(Items from a data source)
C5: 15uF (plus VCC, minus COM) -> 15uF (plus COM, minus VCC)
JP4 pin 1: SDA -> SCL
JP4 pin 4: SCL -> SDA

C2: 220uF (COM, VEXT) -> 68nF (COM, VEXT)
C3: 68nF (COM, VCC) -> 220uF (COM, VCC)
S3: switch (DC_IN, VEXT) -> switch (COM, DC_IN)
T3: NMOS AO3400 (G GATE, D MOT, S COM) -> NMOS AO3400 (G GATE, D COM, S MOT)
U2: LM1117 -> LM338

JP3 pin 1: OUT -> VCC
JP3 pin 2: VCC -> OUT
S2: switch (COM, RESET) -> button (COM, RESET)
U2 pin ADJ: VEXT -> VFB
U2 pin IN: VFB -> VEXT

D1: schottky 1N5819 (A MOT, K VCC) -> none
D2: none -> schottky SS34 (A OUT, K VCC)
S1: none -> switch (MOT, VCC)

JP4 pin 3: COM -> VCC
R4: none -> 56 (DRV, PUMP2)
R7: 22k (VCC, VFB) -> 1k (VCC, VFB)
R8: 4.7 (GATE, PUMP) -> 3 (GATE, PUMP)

...

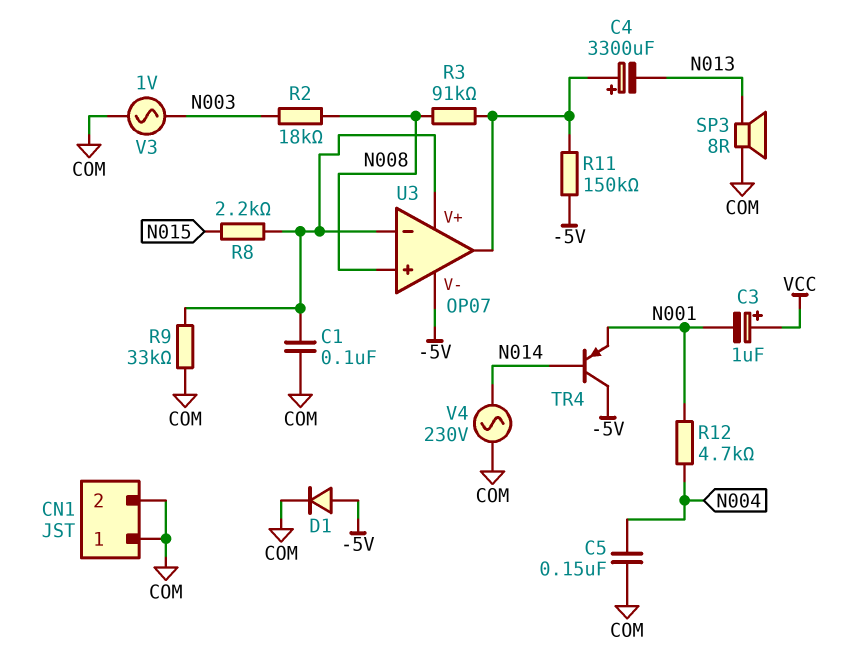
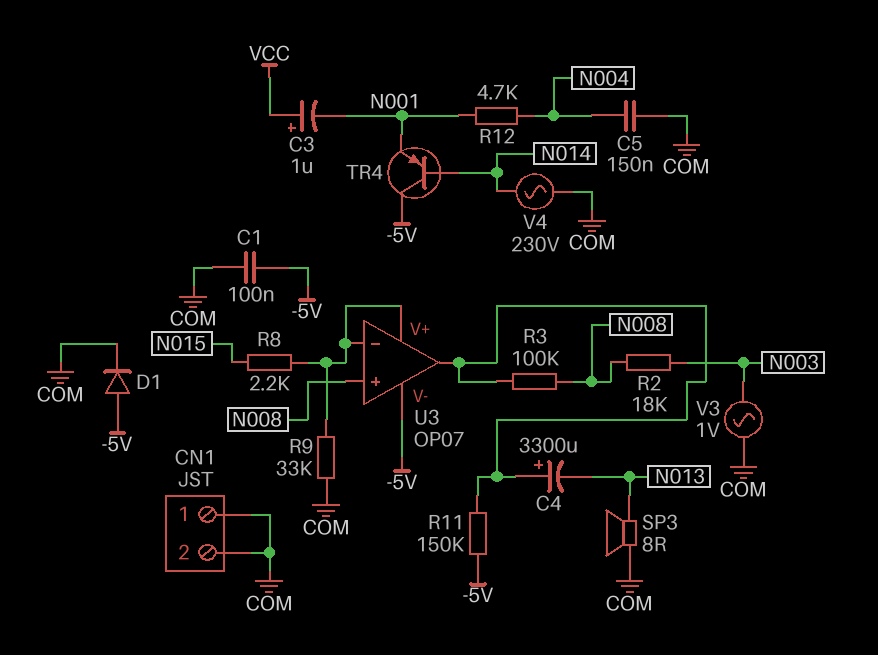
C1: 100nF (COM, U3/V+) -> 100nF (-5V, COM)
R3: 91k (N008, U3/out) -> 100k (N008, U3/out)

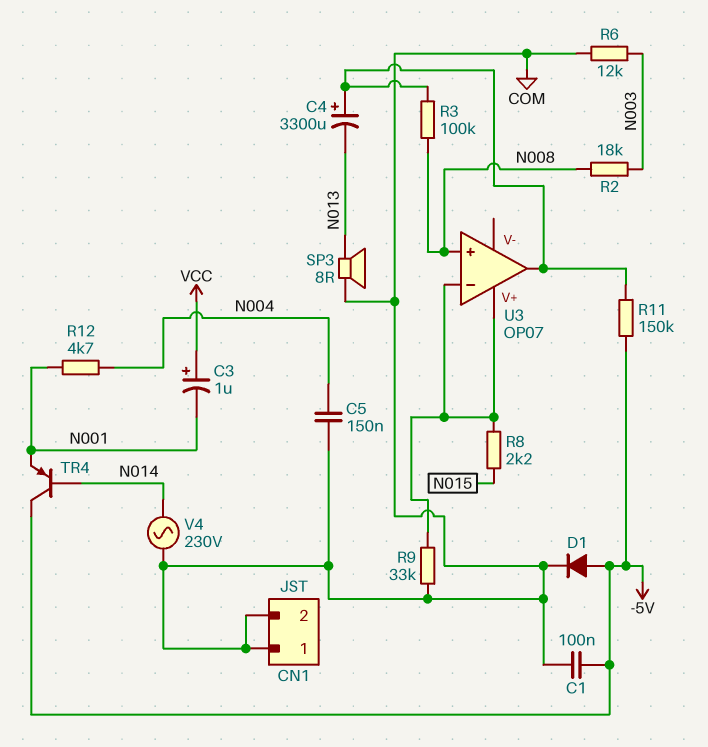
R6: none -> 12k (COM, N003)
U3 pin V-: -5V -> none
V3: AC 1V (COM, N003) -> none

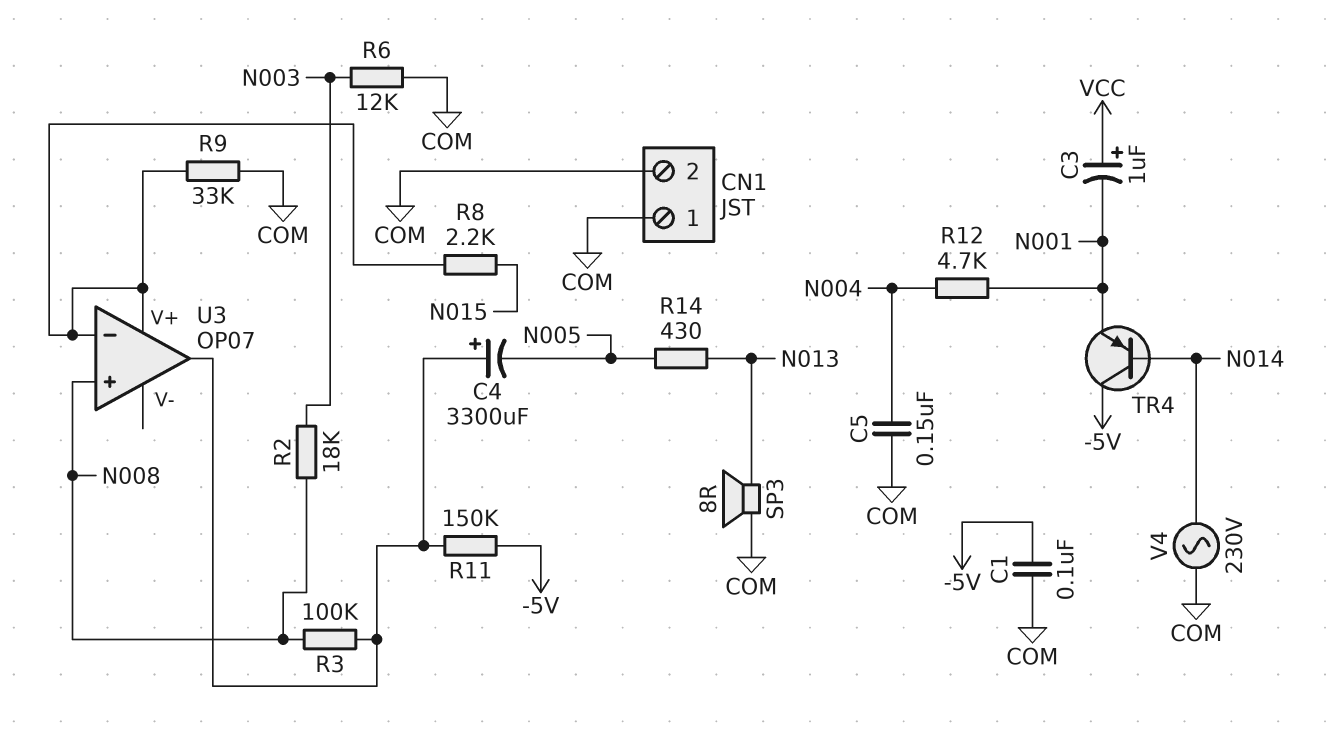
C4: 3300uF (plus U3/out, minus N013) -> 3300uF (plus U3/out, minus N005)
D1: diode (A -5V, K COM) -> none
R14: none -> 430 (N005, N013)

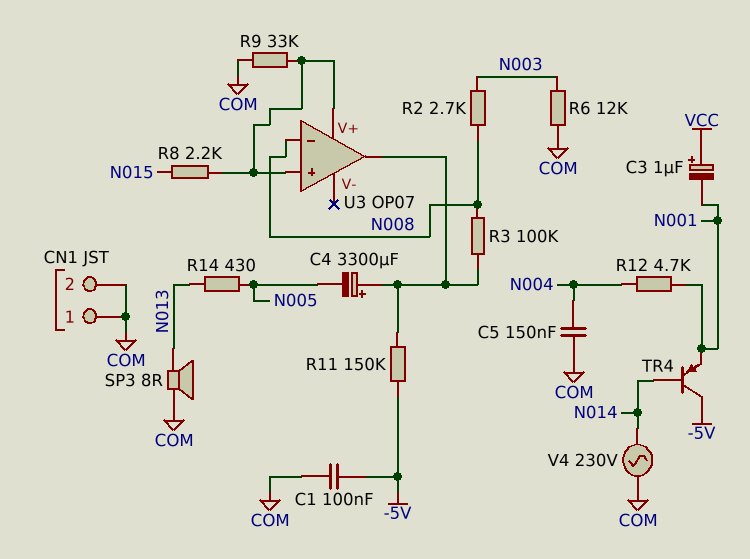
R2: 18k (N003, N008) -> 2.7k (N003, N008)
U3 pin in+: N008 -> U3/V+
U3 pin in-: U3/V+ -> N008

--

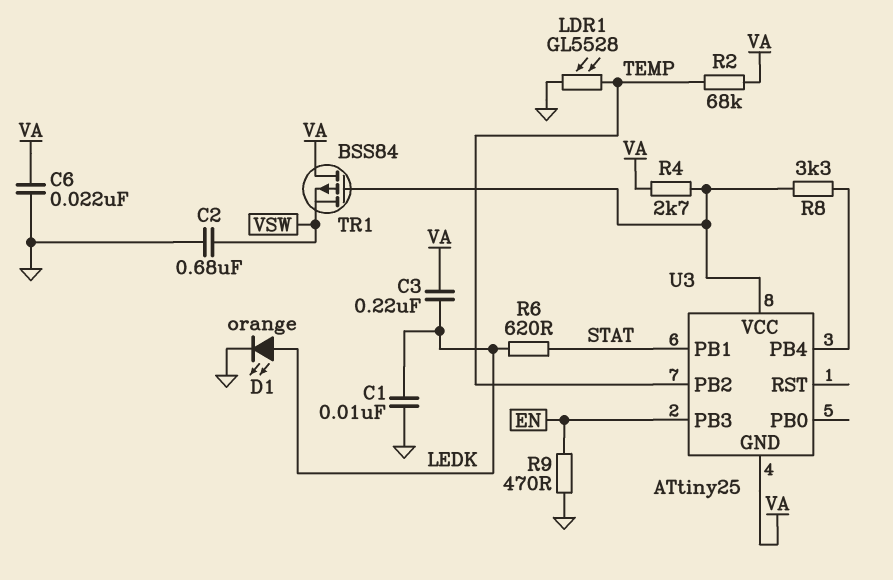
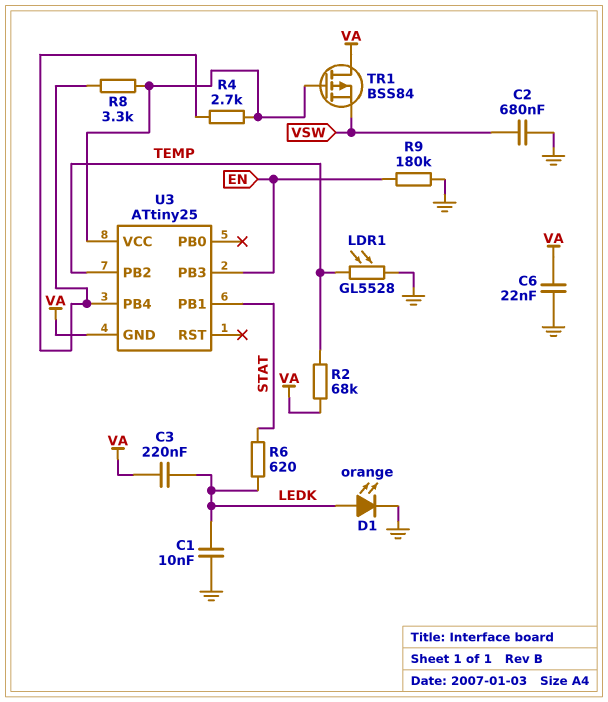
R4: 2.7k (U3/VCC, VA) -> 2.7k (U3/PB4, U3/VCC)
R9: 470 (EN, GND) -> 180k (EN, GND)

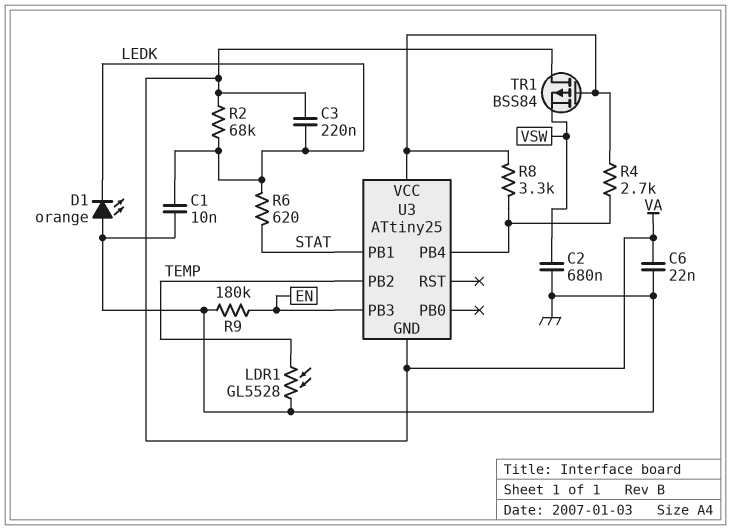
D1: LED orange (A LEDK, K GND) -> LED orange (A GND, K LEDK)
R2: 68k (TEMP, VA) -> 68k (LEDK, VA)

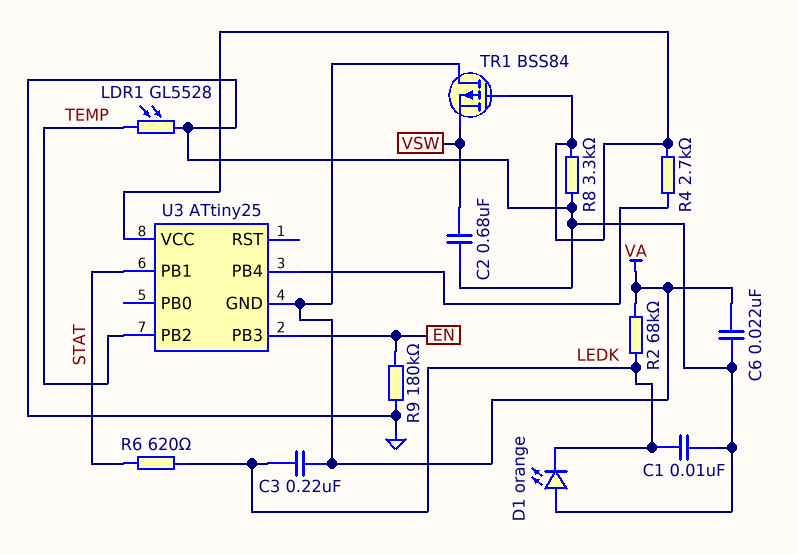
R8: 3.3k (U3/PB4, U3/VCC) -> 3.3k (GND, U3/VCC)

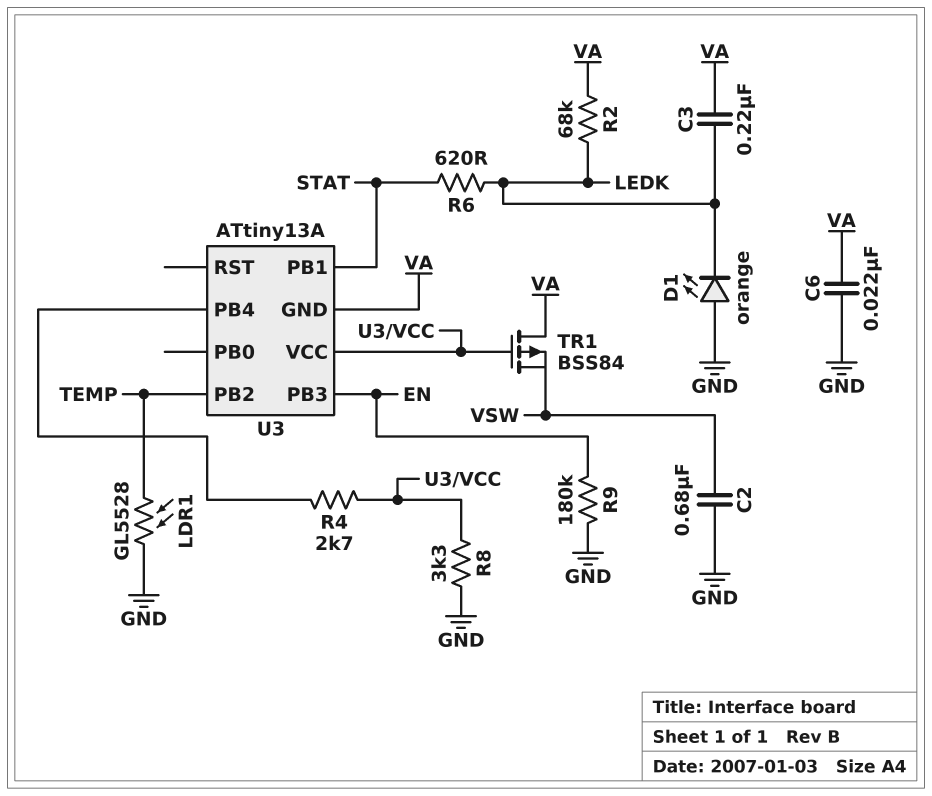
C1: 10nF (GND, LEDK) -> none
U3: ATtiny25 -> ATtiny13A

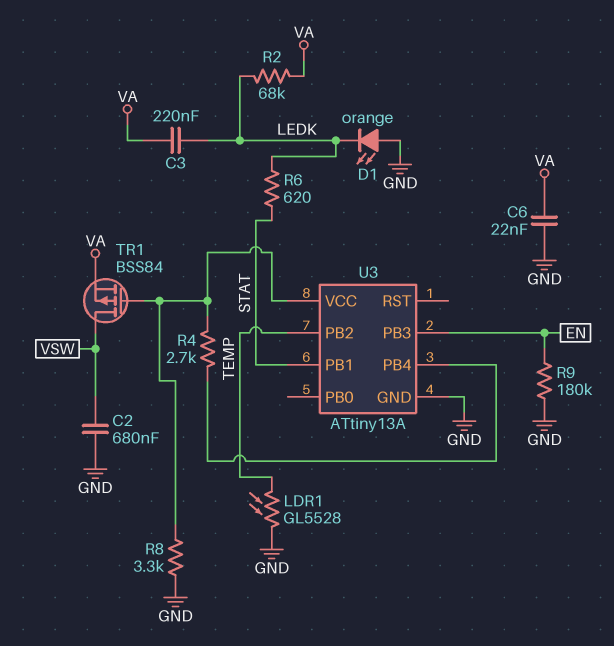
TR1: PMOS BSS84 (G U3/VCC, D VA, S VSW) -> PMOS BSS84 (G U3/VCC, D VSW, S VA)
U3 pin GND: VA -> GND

**What is required**:
Take the line above containing "S1: none -> switch (MOT, VCC)", the line containing "R8: 4.7 (GATE, PUMP) -> 3 (GATE, PUMP)", and all lines in between, and copy them exactly without anything else.

**Solution to this exercise**:
S1: none -> switch (MOT, VCC)

JP4 pin 3: COM -> VCC
R4: none -> 56 (DRV, PUMP2)
R7: 22k (VCC, VFB) -> 1k (VCC, VFB)
R8: 4.7 (GATE, PUMP) -> 3 (GATE, PUMP)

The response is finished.